§ What to produce
Retype, exactly as they appear below, the lines between the line holding "camera: 90 degrees right, 5 degrees down" and the line holding "(707, 467) = (145, 266): none", both ends included.

§ Information supplied
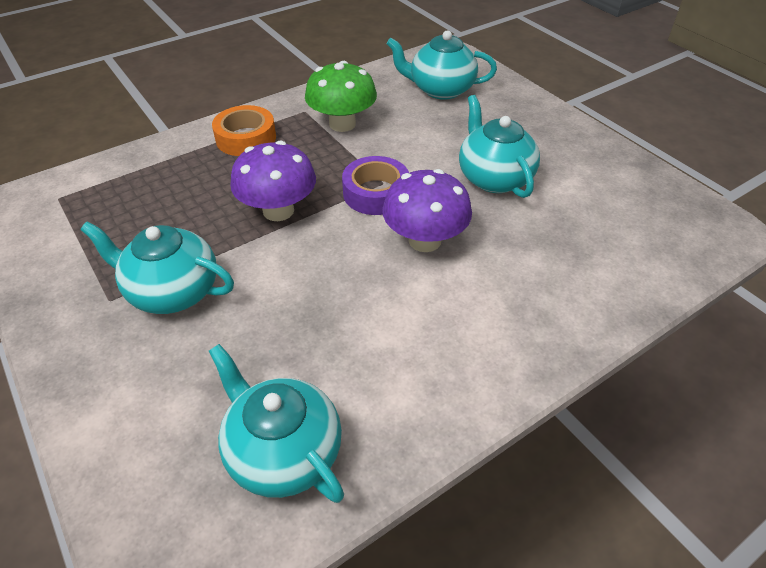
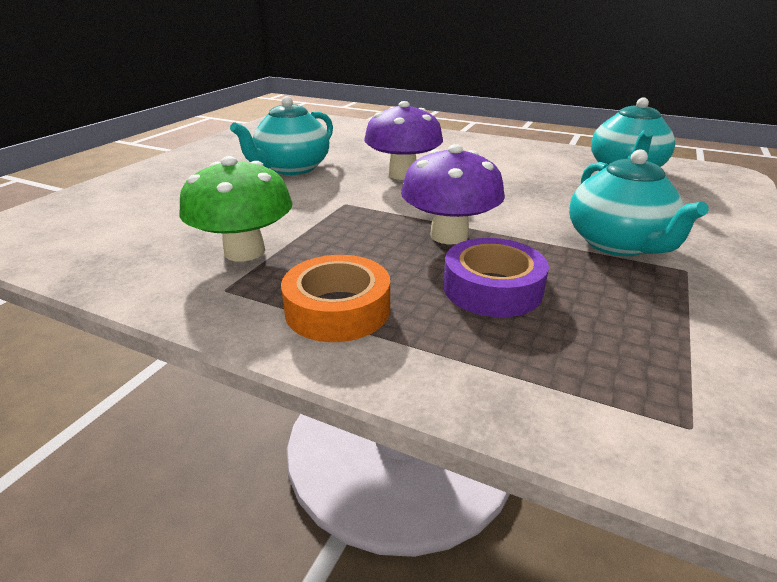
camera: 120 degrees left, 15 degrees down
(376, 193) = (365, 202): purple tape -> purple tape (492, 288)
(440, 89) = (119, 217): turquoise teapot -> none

...

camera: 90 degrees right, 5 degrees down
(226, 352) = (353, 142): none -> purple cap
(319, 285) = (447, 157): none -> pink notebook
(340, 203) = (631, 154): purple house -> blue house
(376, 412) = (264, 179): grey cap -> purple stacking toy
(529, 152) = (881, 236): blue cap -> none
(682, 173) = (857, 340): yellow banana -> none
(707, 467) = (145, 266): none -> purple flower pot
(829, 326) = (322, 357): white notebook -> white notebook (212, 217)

§ Solution below
camera: 90 degrees right, 5 degrees down
(226, 352) = (353, 142): none -> purple cap
(319, 285) = (447, 157): none -> pink notebook
(340, 203) = (631, 154): purple house -> blue house
(376, 412) = (264, 179): grey cap -> purple stacking toy
(529, 152) = (881, 236): blue cap -> none
(682, 173) = (857, 340): yellow banana -> none
(707, 467) = (145, 266): none -> purple flower pot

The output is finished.